EXERCISE DETAILS: Would you transcribe only the lines below, from the one containing "gray circle: (102, 49) -> (93, 57), moved" through the end of the material, exactly and with no pictures?

DATA FOR REVIEW:
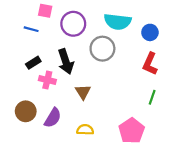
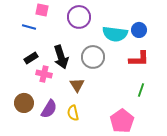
cyan semicircle: (118, 22) -> (115, 34), moved
purple circle: (73, 24) -> (79, 17), moved
gray circle: (102, 49) -> (93, 57), moved
red L-shape: (150, 64) -> (139, 59), turned -115
yellow semicircle: (85, 130) -> (73, 113), moved, turned -105

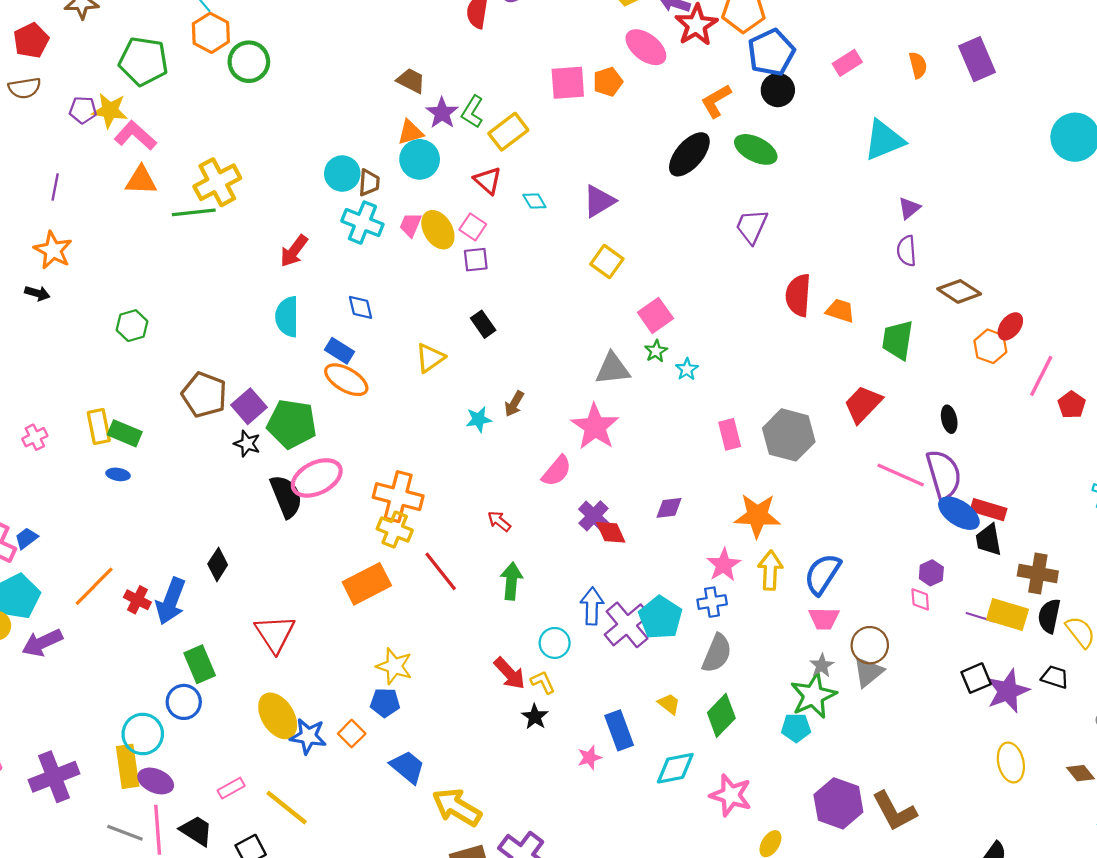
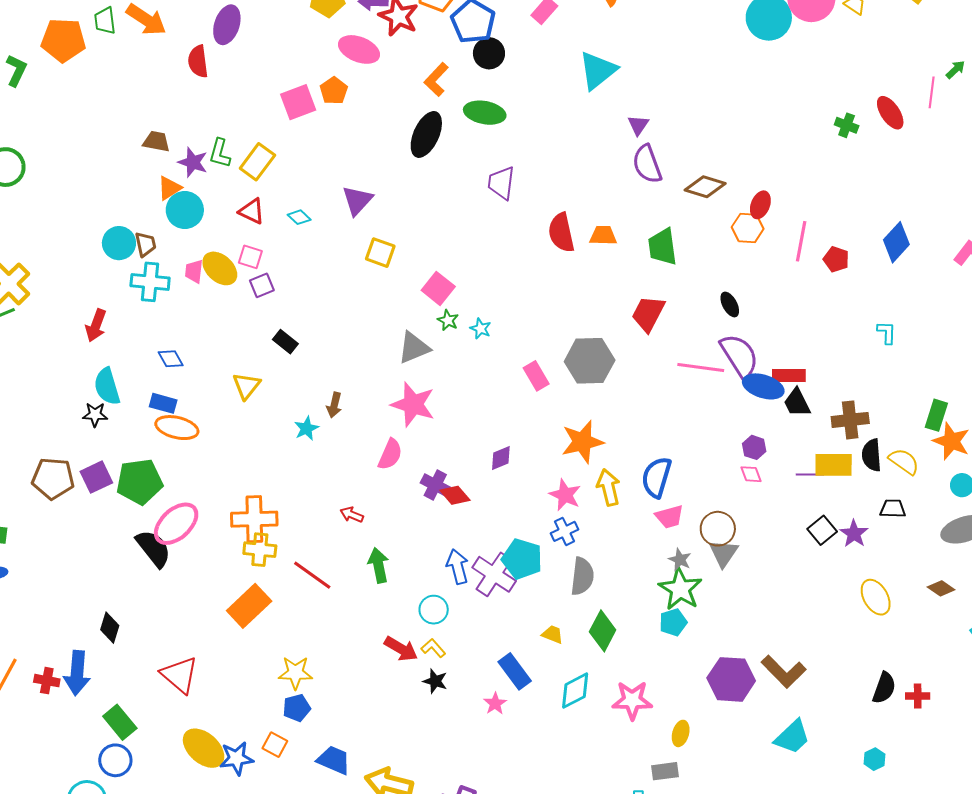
purple semicircle: (907, 251) -> (647, 164), size x1.4
purple square: (249, 406) -> (96, 477), turned 32
black star: (247, 444) -> (95, 415), moved
purple star: (1008, 691) -> (854, 534), size x0.7

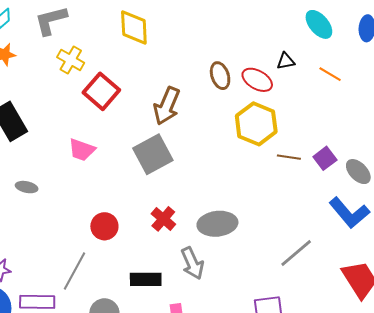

REPLY:
gray circle: (102, 49) -> (93, 57), moved
red L-shape: (150, 64) -> (139, 59), turned -115
yellow semicircle: (85, 130) -> (73, 113), moved, turned -105

purple semicircle: (907, 251) -> (647, 164), size x1.4
purple square: (249, 406) -> (96, 477), turned 32
black star: (247, 444) -> (95, 415), moved
purple star: (1008, 691) -> (854, 534), size x0.7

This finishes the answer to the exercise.